Quote the lines from the one containing "wider than blue fabric headscarf at center?" up to and including the one containing "smaller than blue fabric headscarf at center?".

Saved entries
________________________________________
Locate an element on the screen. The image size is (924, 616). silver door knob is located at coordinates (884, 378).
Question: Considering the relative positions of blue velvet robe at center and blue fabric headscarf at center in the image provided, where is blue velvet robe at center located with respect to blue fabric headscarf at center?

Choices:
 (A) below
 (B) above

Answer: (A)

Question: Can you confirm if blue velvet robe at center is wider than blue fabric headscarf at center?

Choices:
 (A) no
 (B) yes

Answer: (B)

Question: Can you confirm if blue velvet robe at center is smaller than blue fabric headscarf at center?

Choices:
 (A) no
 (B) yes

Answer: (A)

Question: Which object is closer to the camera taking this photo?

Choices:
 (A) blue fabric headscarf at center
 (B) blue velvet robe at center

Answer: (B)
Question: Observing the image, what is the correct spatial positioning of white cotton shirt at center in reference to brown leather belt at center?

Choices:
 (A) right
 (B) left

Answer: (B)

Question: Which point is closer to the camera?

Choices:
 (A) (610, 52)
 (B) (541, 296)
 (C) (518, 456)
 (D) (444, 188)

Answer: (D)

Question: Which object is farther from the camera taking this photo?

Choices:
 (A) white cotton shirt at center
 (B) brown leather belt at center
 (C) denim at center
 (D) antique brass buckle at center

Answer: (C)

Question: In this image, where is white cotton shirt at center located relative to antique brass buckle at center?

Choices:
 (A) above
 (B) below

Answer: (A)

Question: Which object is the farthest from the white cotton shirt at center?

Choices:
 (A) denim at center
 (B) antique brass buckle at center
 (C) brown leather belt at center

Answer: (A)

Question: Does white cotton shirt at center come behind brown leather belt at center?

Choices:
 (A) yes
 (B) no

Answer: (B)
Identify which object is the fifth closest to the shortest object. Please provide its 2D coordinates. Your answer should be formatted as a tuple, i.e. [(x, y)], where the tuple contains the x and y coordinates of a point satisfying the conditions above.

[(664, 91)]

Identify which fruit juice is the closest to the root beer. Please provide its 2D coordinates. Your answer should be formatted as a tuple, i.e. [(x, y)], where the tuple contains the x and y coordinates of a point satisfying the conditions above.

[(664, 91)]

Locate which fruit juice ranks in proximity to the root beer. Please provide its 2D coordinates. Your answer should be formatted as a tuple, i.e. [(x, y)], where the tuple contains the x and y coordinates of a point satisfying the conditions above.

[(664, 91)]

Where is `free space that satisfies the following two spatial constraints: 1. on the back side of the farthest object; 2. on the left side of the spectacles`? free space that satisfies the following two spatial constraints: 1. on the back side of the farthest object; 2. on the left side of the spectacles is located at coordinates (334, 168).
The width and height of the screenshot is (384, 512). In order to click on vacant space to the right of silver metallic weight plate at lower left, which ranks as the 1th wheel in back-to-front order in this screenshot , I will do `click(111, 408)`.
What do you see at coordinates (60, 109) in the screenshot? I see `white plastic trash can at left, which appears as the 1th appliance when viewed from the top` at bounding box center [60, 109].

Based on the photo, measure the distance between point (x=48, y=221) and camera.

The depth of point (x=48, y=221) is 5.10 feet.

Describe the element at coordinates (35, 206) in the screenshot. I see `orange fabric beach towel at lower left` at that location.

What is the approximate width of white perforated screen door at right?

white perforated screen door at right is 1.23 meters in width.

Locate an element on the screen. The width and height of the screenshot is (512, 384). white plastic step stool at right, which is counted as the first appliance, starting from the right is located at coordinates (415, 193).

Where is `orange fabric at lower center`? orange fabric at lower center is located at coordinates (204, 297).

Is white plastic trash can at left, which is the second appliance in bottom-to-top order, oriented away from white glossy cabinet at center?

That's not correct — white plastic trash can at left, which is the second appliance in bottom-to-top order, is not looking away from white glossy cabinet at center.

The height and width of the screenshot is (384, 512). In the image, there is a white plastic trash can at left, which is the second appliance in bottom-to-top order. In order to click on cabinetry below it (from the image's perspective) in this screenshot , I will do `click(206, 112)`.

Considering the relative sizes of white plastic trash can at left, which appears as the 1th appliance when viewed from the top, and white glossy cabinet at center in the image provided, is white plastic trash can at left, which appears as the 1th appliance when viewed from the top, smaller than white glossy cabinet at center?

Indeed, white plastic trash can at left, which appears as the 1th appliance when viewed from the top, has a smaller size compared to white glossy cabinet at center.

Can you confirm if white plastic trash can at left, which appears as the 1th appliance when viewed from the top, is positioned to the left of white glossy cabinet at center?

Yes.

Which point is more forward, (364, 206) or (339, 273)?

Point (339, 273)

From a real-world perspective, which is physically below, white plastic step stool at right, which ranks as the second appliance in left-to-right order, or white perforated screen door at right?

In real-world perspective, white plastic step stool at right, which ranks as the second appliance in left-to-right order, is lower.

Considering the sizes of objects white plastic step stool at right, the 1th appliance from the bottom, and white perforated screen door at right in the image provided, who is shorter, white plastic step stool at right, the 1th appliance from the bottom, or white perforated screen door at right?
________________________________________
THE COMPLETED TASK:
Question: Can you confirm if blue velvet robe at center is wider than blue fabric headscarf at center?

Choices:
 (A) no
 (B) yes

Answer: (B)

Question: Can you confirm if blue velvet robe at center is smaller than blue fabric headscarf at center?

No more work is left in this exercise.